▶ Exercise prompt:
Go through the entries below. Copy each line in which "VBUS" appears.

▶ Items from a dataset:
----------

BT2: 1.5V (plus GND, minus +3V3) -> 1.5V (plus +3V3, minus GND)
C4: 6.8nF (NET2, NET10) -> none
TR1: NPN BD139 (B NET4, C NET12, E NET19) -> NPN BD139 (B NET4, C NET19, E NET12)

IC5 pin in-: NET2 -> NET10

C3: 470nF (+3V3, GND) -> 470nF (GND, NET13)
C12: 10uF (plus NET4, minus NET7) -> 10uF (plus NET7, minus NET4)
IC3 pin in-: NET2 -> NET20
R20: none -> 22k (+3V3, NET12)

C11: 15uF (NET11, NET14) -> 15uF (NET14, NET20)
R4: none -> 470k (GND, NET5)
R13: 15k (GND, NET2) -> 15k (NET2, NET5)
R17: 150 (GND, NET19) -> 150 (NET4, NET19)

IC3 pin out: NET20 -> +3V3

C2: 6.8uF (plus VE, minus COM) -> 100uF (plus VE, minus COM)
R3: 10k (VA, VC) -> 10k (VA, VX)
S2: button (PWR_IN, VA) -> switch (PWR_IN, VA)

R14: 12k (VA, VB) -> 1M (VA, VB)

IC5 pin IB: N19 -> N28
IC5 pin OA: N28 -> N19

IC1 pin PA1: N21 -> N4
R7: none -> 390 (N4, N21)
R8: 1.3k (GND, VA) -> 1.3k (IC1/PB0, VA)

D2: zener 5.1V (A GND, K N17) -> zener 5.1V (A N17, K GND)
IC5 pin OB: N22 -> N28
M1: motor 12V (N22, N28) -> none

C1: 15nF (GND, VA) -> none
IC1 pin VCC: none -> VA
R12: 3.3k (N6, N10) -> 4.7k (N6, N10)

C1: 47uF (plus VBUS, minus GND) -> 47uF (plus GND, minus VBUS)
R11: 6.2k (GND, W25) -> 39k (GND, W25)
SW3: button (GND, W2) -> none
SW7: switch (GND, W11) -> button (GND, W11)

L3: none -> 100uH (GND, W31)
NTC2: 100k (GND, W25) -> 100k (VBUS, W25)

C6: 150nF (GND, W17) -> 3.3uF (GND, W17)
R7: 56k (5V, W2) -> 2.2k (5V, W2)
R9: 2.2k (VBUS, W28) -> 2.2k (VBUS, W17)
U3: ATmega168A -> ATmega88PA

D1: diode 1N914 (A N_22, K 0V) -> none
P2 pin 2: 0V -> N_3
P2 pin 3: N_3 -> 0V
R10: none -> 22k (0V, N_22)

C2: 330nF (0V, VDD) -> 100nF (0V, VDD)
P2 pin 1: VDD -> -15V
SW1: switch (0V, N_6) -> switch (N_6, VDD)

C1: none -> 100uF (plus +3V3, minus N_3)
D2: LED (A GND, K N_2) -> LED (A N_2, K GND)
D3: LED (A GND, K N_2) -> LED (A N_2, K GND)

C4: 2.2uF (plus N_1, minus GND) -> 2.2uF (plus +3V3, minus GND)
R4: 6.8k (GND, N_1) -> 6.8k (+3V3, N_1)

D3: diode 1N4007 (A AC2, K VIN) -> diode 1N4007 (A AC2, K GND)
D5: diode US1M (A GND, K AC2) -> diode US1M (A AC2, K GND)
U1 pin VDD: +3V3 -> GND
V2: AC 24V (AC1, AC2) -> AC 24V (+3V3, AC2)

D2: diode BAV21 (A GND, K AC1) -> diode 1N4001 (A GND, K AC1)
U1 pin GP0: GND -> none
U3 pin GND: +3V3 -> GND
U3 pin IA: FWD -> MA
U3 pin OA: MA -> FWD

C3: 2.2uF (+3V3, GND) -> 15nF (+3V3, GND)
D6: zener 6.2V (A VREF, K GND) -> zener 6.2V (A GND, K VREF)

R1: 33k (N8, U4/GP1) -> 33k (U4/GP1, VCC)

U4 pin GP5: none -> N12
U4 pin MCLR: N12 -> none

----------

▶ Result of this exercise:
C1: 47uF (plus VBUS, minus GND) -> 47uF (plus GND, minus VBUS)
NTC2: 100k (GND, W25) -> 100k (VBUS, W25)
R9: 2.2k (VBUS, W28) -> 2.2k (VBUS, W17)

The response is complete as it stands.